*** Opening of DATA SUPPLIED ***

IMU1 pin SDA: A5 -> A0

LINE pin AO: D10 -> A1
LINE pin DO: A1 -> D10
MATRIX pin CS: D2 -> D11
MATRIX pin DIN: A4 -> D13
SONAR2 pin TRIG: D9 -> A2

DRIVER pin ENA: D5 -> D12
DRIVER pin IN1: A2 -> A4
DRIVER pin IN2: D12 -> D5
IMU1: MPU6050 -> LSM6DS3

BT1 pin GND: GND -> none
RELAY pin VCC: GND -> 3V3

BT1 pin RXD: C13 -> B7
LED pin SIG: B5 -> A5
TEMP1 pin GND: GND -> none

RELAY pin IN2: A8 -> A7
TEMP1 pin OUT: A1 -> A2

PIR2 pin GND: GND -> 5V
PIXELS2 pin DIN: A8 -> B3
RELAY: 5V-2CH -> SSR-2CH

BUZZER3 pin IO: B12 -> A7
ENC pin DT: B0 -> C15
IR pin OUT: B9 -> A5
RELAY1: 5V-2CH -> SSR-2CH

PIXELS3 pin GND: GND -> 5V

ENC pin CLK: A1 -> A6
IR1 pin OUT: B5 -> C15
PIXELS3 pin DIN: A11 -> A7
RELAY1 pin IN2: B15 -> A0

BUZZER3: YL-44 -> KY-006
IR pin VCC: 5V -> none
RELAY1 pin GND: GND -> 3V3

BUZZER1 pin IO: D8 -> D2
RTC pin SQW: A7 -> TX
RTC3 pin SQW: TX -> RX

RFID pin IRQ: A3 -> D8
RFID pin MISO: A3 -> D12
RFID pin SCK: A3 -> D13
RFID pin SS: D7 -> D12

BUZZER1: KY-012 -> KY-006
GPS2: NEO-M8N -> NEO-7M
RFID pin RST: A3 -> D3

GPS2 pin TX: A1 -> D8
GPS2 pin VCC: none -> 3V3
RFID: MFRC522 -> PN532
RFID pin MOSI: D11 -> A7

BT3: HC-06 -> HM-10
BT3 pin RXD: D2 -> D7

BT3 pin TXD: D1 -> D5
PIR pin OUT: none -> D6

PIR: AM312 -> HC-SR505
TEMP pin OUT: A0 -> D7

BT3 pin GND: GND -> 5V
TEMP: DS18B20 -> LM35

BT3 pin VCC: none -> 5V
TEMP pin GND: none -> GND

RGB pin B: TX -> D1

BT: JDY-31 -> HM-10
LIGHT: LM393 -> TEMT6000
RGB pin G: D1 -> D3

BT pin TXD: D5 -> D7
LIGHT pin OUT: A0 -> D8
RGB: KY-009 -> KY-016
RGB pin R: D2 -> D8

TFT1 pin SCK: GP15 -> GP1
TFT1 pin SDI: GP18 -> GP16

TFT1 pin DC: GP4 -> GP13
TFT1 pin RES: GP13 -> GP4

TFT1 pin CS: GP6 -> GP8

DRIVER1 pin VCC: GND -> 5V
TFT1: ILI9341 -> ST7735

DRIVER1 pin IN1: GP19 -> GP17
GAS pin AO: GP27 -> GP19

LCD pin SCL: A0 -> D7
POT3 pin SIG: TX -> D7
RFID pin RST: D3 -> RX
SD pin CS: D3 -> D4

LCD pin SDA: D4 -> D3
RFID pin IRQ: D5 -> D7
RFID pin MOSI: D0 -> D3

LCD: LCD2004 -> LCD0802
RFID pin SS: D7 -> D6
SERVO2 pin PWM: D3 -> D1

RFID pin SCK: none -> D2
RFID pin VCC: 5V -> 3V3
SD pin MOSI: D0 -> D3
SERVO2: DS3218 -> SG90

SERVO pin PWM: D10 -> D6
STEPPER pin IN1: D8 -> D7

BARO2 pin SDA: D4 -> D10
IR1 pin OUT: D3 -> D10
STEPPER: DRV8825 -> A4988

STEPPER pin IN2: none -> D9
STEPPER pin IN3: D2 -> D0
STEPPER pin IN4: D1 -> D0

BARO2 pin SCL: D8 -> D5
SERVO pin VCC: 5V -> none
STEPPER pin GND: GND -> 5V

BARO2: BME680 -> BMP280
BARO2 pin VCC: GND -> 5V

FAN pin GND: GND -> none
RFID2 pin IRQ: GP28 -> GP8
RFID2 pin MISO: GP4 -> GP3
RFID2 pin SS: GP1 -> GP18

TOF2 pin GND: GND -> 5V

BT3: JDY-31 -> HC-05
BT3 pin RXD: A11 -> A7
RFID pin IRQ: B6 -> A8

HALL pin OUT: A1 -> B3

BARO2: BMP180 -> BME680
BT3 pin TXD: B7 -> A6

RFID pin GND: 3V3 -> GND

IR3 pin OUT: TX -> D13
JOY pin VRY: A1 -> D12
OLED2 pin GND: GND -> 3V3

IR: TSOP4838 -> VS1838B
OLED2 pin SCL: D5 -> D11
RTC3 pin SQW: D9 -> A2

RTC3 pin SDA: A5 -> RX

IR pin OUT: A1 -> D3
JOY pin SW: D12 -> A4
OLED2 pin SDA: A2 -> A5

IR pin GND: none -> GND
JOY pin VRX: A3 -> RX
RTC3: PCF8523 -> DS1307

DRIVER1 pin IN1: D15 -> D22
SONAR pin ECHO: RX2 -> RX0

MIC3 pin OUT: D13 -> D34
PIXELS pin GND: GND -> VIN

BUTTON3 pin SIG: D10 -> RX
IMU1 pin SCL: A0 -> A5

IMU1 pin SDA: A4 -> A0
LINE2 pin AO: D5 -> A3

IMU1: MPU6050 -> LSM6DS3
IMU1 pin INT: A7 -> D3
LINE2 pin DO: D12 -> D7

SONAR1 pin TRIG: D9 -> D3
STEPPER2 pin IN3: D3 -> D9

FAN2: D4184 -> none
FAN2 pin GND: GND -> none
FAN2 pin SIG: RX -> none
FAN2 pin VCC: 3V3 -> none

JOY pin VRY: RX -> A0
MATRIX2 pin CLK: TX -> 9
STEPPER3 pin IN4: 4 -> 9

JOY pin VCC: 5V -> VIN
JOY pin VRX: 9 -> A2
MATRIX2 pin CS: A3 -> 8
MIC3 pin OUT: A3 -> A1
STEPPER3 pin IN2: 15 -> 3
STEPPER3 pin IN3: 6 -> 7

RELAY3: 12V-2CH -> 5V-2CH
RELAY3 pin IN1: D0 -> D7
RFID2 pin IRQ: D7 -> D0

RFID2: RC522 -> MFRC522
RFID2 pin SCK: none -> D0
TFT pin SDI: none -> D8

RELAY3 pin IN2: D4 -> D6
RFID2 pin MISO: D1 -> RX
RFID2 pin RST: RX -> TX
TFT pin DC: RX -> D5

*** Close of DATA SUPPLIED ***

# TASK DIRECTIONS
Repeat exactly the lines above from the one with "SERVO2 pin PWM: D3 -> D1" up to and including the one with "RELAY3: 12V-2CH -> 5V-2CH". No other line belongs in the reply.

# REPLY
SERVO2 pin PWM: D3 -> D1

RFID pin SCK: none -> D2
RFID pin VCC: 5V -> 3V3
SD pin MOSI: D0 -> D3
SERVO2: DS3218 -> SG90

SERVO pin PWM: D10 -> D6
STEPPER pin IN1: D8 -> D7

BARO2 pin SDA: D4 -> D10
IR1 pin OUT: D3 -> D10
STEPPER: DRV8825 -> A4988

STEPPER pin IN2: none -> D9
STEPPER pin IN3: D2 -> D0
STEPPER pin IN4: D1 -> D0

BARO2 pin SCL: D8 -> D5
SERVO pin VCC: 5V -> none
STEPPER pin GND: GND -> 5V

BARO2: BME680 -> BMP280
BARO2 pin VCC: GND -> 5V

FAN pin GND: GND -> none
RFID2 pin IRQ: GP28 -> GP8
RFID2 pin MISO: GP4 -> GP3
RFID2 pin SS: GP1 -> GP18

TOF2 pin GND: GND -> 5V

BT3: JDY-31 -> HC-05
BT3 pin RXD: A11 -> A7
RFID pin IRQ: B6 -> A8

HALL pin OUT: A1 -> B3

BARO2: BMP180 -> BME680
BT3 pin TXD: B7 -> A6

RFID pin GND: 3V3 -> GND

IR3 pin OUT: TX -> D13
JOY pin VRY: A1 -> D12
OLED2 pin GND: GND -> 3V3

IR: TSOP4838 -> VS1838B
OLED2 pin SCL: D5 -> D11
RTC3 pin SQW: D9 -> A2

RTC3 pin SDA: A5 -> RX

IR pin OUT: A1 -> D3
JOY pin SW: D12 -> A4
OLED2 pin SDA: A2 -> A5

IR pin GND: none -> GND
JOY pin VRX: A3 -> RX
RTC3: PCF8523 -> DS1307

DRIVER1 pin IN1: D15 -> D22
SONAR pin ECHO: RX2 -> RX0

MIC3 pin OUT: D13 -> D34
PIXELS pin GND: GND -> VIN

BUTTON3 pin SIG: D10 -> RX
IMU1 pin SCL: A0 -> A5

IMU1 pin SDA: A4 -> A0
LINE2 pin AO: D5 -> A3

IMU1: MPU6050 -> LSM6DS3
IMU1 pin INT: A7 -> D3
LINE2 pin DO: D12 -> D7

SONAR1 pin TRIG: D9 -> D3
STEPPER2 pin IN3: D3 -> D9

FAN2: D4184 -> none
FAN2 pin GND: GND -> none
FAN2 pin SIG: RX -> none
FAN2 pin VCC: 3V3 -> none

JOY pin VRY: RX -> A0
MATRIX2 pin CLK: TX -> 9
STEPPER3 pin IN4: 4 -> 9

JOY pin VCC: 5V -> VIN
JOY pin VRX: 9 -> A2
MATRIX2 pin CS: A3 -> 8
MIC3 pin OUT: A3 -> A1
STEPPER3 pin IN2: 15 -> 3
STEPPER3 pin IN3: 6 -> 7

RELAY3: 12V-2CH -> 5V-2CH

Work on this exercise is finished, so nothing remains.